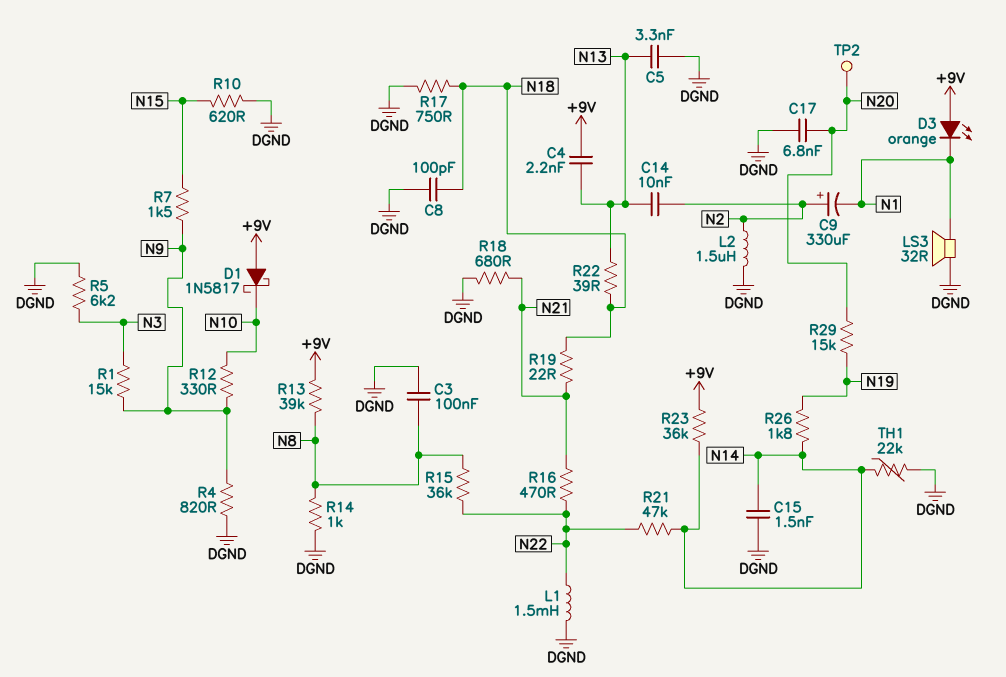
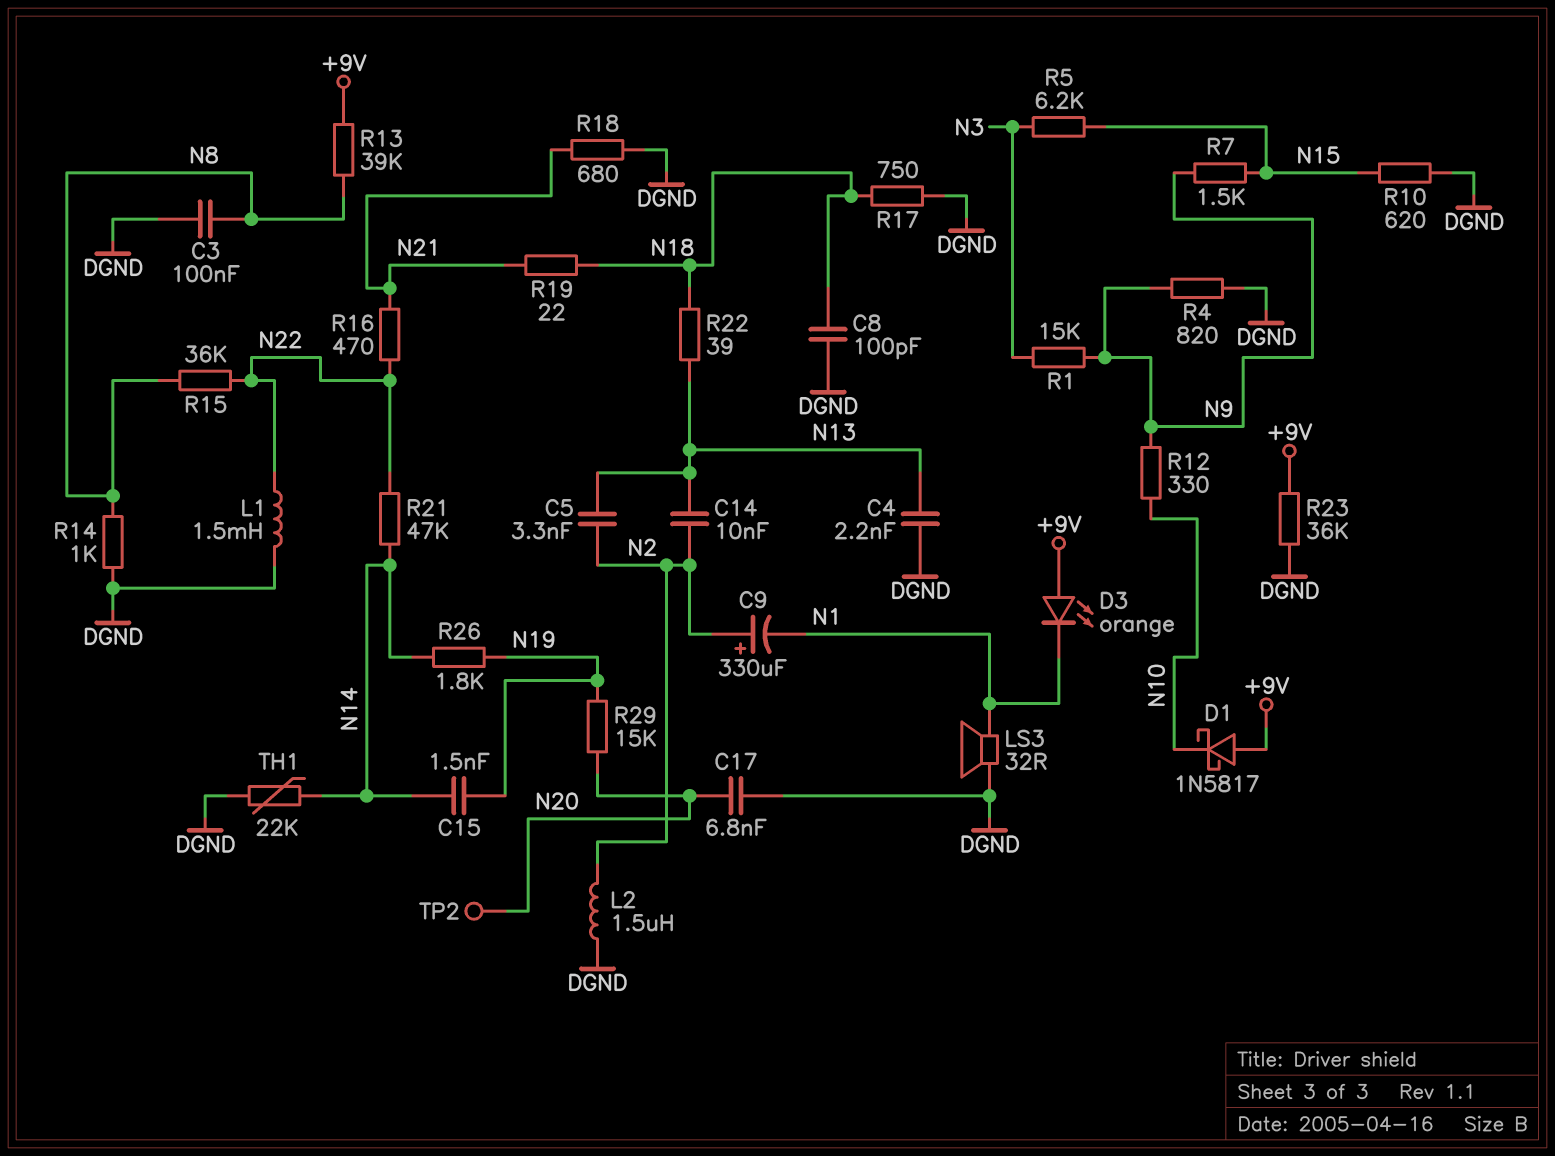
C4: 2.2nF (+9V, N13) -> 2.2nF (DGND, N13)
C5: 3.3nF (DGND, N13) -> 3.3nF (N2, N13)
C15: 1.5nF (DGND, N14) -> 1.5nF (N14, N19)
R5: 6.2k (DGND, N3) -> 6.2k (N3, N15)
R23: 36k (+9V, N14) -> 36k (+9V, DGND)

• • • •

- _Aim of the task_
Reproduce the data above line for line, excluding every picture.

- _Written reply_
C4: 2.2nF (+9V, N13) -> 2.2nF (DGND, N13)
C5: 3.3nF (DGND, N13) -> 3.3nF (N2, N13)
C15: 1.5nF (DGND, N14) -> 1.5nF (N14, N19)
R5: 6.2k (DGND, N3) -> 6.2k (N3, N15)
R23: 36k (+9V, N14) -> 36k (+9V, DGND)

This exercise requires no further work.